Scene edit records =
· · · · ·
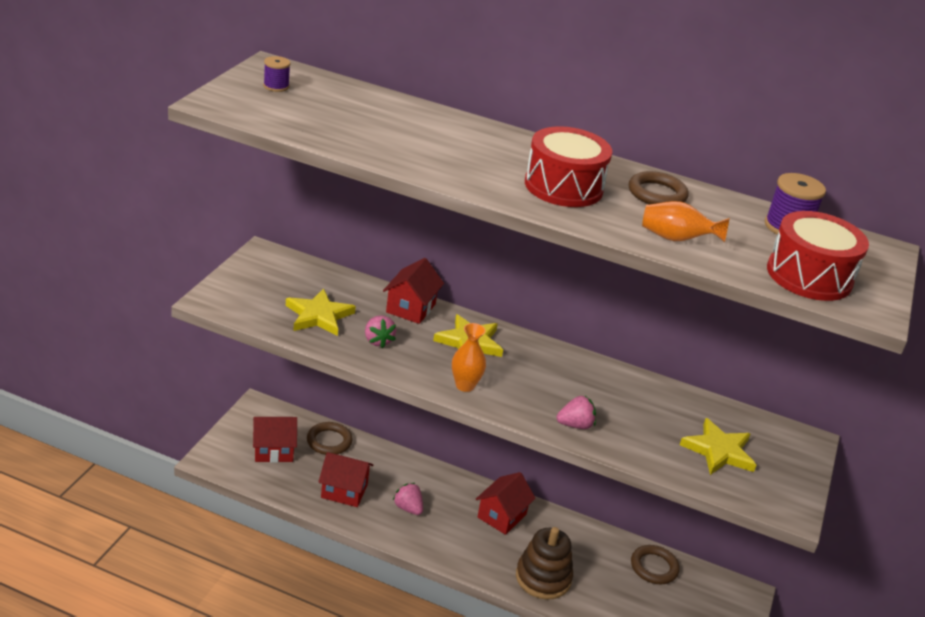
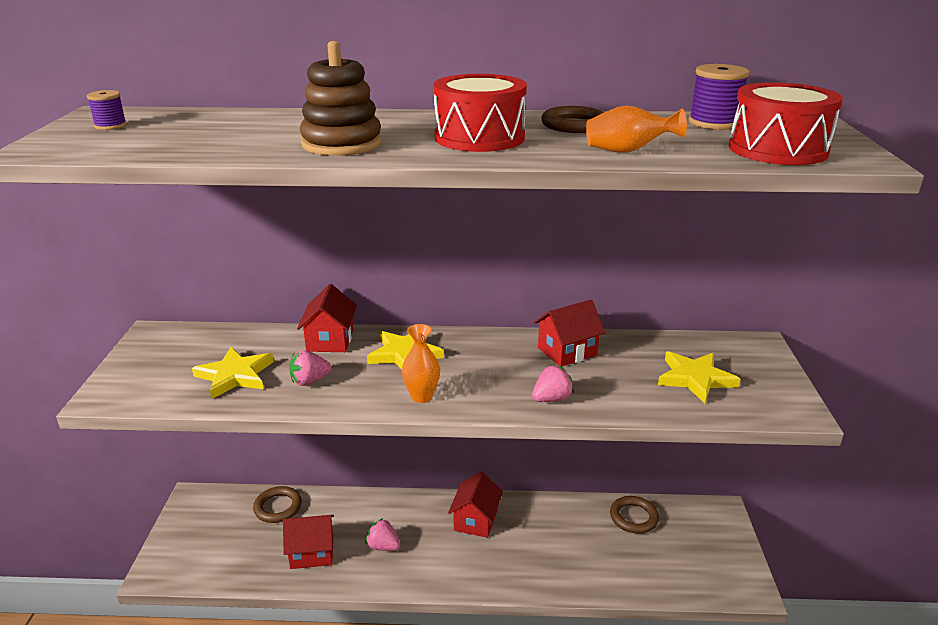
camera: 15 degrees left, 5 degrees down
(273, 450) = (223, 537): red house -> red house (567, 351)
(378, 341) = (309, 381): pink strawberry -> pink strawberry turned 105 degrees clockwise
(543, 578) = (543, 567): brown stacking toy -> brown stacking toy (342, 144)

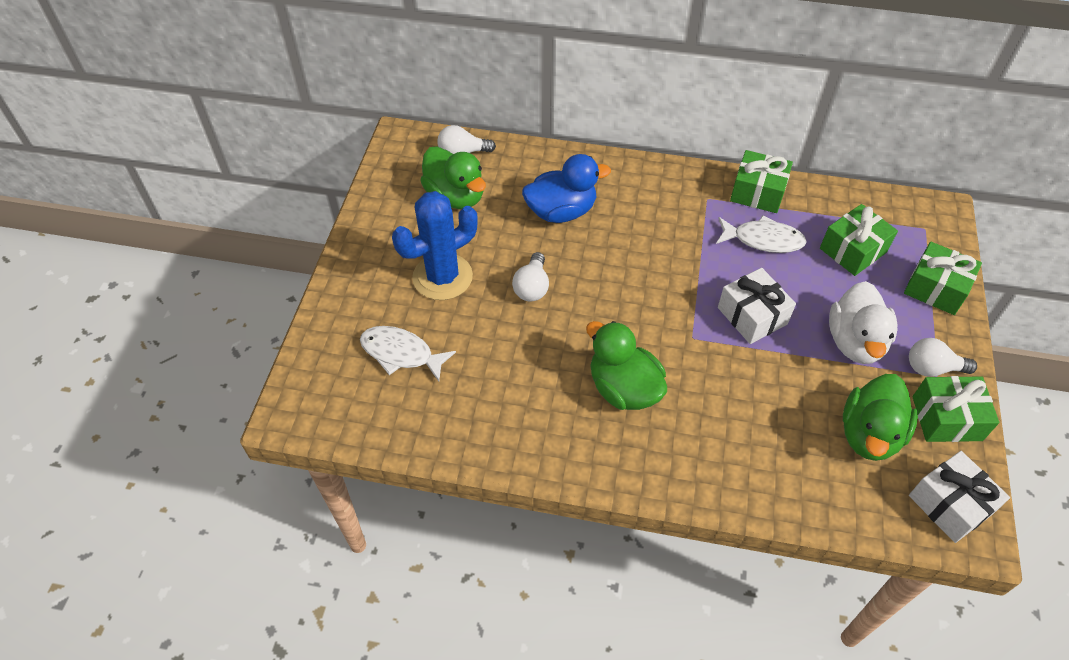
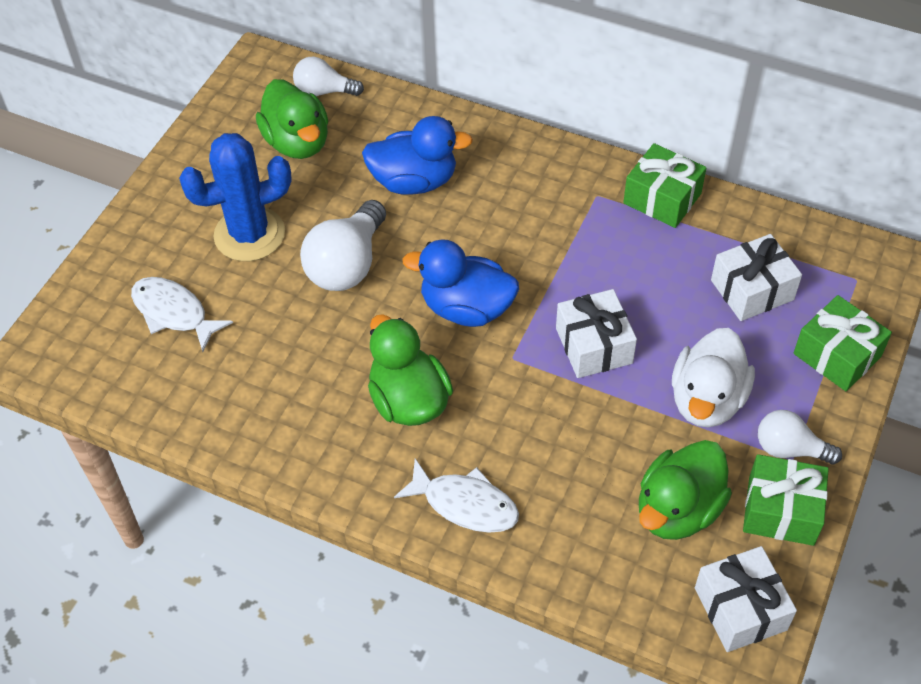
camera: 15 degrees right, 0 degrees up
(532, 287) = (347, 264): white light bulb -> white light bulb, size x1.62
(641, 305) = (466, 308): none -> blue duck
(763, 240) = (645, 257): white fish -> white fish (465, 504)
(853, 250) = (752, 290): green gift -> white gift

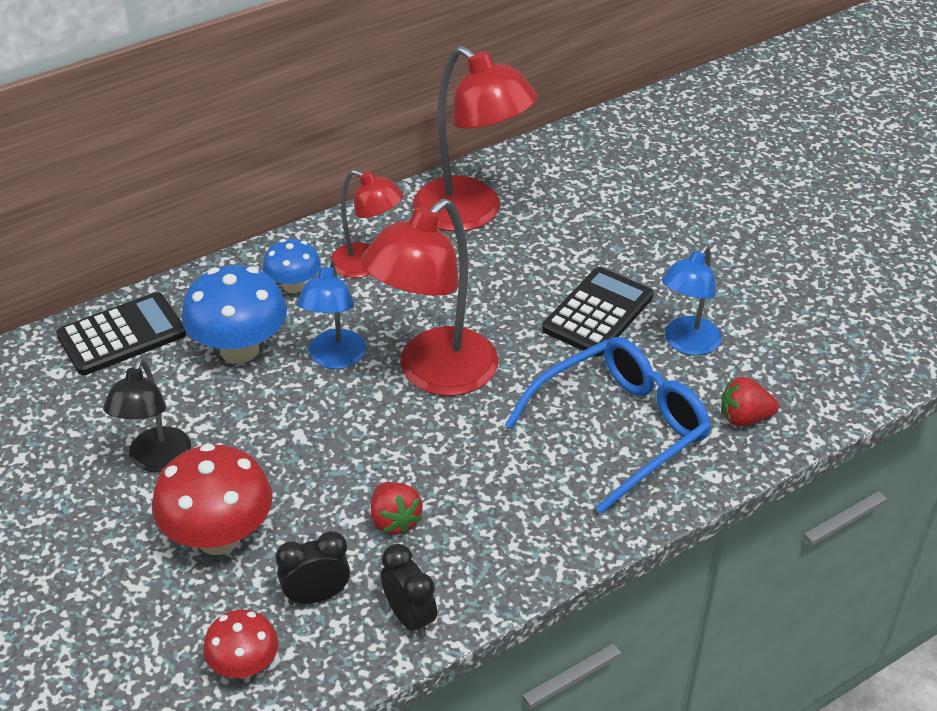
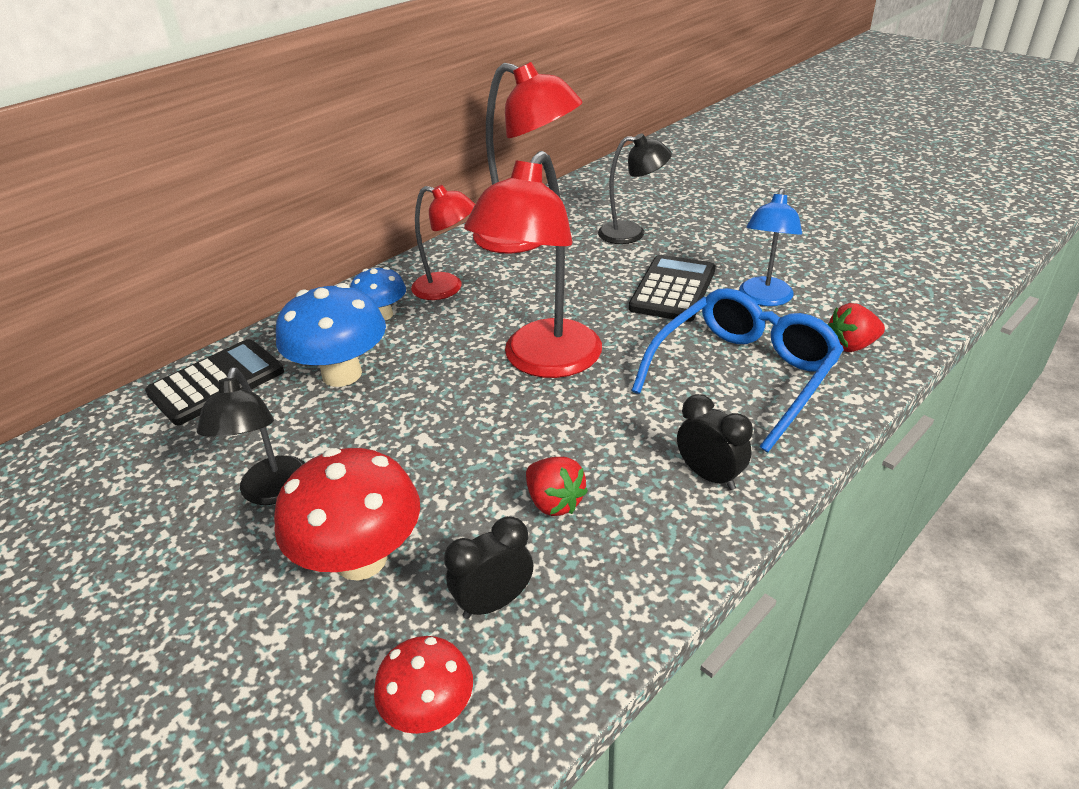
camera: 10 degrees left, 5 degrees down
(334, 359) = (440, 365): blue lamp -> none
(409, 618) = (612, 604): black clock -> black clock (709, 476)
(587, 228) = (631, 233): none -> black lamp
· · · · ·
WHAT YOU HAVE TO DO = Pull together all lines from the data that mention the word "down".

EXPECTED OUTPUT =
camera: 15 degrees left, 5 degrees down
camera: 10 degrees left, 5 degrees down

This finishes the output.